EXERCISE DIRECTIONS: An exact copy of every entry is needed here; the images stay out.

DATASET EXTRACT:

- Opening Delimiter -

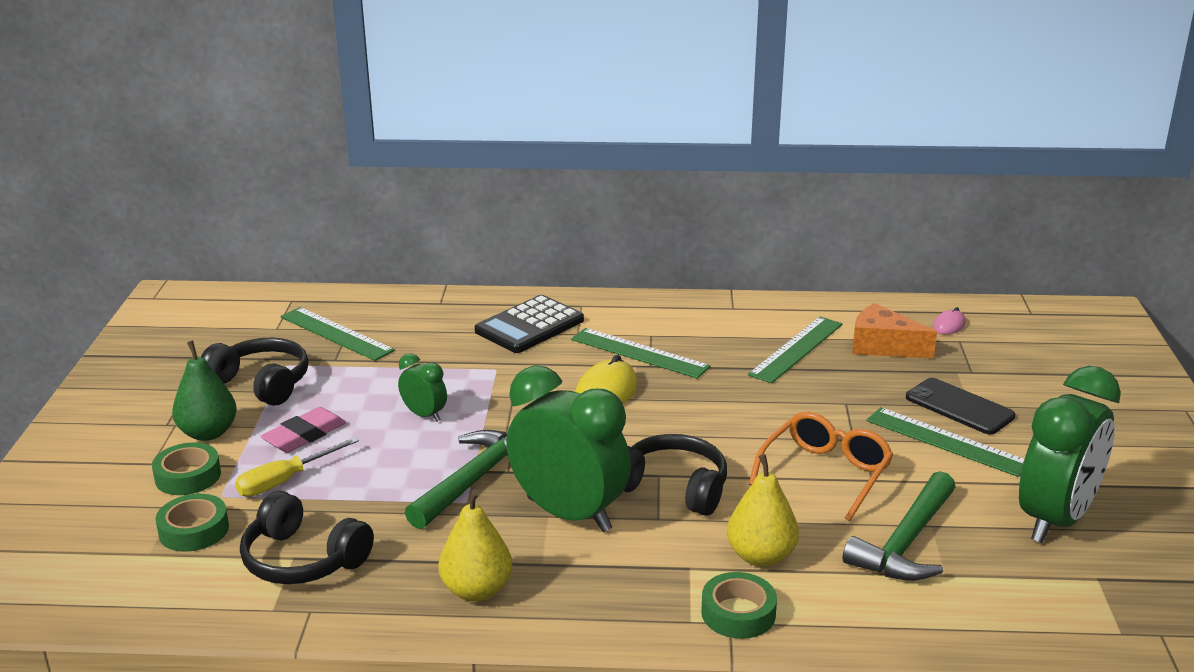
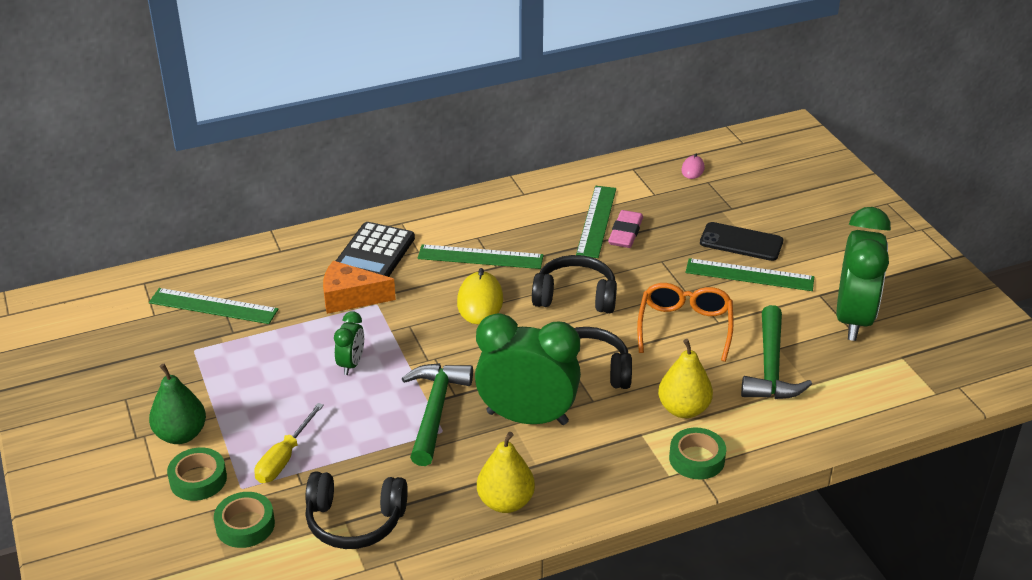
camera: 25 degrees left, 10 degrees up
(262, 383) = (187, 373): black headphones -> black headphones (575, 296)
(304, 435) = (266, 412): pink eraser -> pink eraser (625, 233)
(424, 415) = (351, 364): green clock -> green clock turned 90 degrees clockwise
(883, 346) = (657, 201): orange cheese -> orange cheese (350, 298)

- Closing Delimiter -

ANSWER BELOW:
camera: 25 degrees left, 10 degrees up
(262, 383) = (187, 373): black headphones -> black headphones (575, 296)
(304, 435) = (266, 412): pink eraser -> pink eraser (625, 233)
(424, 415) = (351, 364): green clock -> green clock turned 90 degrees clockwise
(883, 346) = (657, 201): orange cheese -> orange cheese (350, 298)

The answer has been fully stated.